▸ PROBLEM:
Gather every line in the entries below that contains the string "kern".

[Collection entries]
+---+

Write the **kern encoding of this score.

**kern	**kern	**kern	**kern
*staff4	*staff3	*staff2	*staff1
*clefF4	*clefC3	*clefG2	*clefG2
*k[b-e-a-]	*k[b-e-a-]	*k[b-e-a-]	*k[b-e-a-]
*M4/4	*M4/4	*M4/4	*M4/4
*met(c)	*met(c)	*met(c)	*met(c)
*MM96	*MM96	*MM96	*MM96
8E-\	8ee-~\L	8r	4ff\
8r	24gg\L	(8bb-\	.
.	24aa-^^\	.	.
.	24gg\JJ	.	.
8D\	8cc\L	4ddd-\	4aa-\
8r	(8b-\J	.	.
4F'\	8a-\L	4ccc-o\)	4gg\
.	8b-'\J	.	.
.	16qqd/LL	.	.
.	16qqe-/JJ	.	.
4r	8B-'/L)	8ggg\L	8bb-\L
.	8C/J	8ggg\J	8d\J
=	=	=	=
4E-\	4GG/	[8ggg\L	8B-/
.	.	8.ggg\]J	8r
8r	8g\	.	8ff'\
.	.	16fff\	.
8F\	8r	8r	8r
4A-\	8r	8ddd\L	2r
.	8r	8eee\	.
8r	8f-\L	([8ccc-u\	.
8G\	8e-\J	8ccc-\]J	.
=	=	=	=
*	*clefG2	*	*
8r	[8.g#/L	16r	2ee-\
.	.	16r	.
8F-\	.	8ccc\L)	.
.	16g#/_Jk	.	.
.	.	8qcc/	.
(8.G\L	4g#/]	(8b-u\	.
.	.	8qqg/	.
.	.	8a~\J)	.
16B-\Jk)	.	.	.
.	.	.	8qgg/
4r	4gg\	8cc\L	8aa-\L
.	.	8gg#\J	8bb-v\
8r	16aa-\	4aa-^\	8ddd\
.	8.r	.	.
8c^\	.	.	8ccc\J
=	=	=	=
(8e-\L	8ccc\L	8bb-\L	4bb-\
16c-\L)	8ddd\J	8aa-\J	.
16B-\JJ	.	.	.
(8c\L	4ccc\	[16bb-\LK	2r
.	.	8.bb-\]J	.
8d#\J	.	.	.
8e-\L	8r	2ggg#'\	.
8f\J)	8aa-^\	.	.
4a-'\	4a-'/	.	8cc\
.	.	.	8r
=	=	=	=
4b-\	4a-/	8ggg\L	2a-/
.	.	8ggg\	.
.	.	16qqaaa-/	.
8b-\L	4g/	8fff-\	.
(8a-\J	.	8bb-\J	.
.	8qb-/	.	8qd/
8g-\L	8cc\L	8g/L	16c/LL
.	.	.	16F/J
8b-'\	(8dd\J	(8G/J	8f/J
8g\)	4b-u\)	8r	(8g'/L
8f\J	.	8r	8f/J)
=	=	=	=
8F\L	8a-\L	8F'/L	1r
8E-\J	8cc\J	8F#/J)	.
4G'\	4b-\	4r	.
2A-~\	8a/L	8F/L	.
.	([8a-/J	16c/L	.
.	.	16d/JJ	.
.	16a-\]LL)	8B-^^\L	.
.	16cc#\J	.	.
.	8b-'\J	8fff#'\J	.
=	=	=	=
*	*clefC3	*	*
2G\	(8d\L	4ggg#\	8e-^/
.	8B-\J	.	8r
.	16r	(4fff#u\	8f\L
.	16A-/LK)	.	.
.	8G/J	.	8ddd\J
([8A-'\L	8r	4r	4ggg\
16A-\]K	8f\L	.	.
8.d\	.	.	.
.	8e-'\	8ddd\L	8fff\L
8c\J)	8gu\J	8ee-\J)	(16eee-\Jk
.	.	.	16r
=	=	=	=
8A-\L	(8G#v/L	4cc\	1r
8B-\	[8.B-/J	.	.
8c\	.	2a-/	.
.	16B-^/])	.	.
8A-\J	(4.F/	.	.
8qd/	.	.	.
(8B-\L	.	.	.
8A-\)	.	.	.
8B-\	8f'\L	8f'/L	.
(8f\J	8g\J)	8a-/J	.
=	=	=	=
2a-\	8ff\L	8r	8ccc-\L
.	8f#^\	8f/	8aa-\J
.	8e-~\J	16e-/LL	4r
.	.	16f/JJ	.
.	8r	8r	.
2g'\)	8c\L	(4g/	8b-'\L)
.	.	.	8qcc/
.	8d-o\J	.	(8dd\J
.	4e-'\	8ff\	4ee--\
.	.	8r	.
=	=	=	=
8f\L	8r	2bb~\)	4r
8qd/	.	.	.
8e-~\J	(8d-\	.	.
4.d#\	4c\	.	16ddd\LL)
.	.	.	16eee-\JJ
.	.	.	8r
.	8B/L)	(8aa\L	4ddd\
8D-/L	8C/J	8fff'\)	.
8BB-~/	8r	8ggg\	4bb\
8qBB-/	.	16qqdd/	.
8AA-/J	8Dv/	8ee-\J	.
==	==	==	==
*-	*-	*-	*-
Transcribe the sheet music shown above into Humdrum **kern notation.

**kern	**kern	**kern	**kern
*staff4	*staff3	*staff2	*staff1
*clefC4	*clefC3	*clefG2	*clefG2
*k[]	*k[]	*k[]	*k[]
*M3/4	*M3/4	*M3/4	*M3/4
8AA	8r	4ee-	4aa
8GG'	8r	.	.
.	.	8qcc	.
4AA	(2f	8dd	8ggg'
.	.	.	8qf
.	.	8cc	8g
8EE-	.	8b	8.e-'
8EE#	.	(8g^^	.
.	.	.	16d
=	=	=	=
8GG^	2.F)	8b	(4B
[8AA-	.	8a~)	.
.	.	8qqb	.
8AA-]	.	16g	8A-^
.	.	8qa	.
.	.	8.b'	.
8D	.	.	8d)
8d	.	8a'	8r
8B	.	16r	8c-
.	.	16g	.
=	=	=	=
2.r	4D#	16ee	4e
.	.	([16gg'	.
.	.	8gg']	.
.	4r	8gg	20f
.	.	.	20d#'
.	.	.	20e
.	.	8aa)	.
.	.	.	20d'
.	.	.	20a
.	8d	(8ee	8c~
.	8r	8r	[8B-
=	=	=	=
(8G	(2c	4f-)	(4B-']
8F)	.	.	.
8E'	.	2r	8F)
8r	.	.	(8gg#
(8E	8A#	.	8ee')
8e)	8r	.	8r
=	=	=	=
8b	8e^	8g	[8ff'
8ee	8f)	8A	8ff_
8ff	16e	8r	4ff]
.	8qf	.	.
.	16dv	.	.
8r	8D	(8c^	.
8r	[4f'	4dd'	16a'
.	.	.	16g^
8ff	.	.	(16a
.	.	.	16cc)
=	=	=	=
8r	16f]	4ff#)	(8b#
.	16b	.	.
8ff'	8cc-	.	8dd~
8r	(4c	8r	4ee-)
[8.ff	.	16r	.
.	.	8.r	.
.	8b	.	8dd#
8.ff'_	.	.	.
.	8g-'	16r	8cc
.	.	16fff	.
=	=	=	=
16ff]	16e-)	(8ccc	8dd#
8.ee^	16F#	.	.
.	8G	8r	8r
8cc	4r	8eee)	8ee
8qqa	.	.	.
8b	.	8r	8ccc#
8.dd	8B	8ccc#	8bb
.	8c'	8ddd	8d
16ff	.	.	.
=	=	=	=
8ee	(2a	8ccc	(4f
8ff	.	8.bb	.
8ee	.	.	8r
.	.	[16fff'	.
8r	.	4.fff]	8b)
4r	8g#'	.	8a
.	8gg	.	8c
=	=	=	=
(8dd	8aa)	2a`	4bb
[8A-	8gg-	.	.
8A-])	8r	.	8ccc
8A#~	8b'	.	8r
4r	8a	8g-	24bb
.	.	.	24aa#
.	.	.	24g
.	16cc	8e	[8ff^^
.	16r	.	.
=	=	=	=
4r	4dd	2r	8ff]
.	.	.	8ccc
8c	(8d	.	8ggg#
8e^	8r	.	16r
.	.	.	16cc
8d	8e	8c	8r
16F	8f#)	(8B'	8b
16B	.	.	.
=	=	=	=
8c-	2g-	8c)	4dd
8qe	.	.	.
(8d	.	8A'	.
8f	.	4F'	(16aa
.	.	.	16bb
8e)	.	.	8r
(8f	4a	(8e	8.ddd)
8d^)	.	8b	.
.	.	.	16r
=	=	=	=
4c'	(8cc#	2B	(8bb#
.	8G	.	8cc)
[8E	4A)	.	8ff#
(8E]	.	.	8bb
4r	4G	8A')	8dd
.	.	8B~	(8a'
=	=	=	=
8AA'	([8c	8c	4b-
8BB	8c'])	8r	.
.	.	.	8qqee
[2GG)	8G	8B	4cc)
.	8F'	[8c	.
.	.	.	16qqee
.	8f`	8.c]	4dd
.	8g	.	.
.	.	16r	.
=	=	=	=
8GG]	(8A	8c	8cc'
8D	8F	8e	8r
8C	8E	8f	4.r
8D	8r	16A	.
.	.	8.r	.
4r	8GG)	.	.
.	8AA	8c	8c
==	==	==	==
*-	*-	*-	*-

+---+

▸ RESPONSE:
Write the **kern encoding of this score.
**kern	**kern	**kern	**kern
Transcribe the sheet music shown above into Humdrum **kern notation.
**kern	**kern	**kern	**kern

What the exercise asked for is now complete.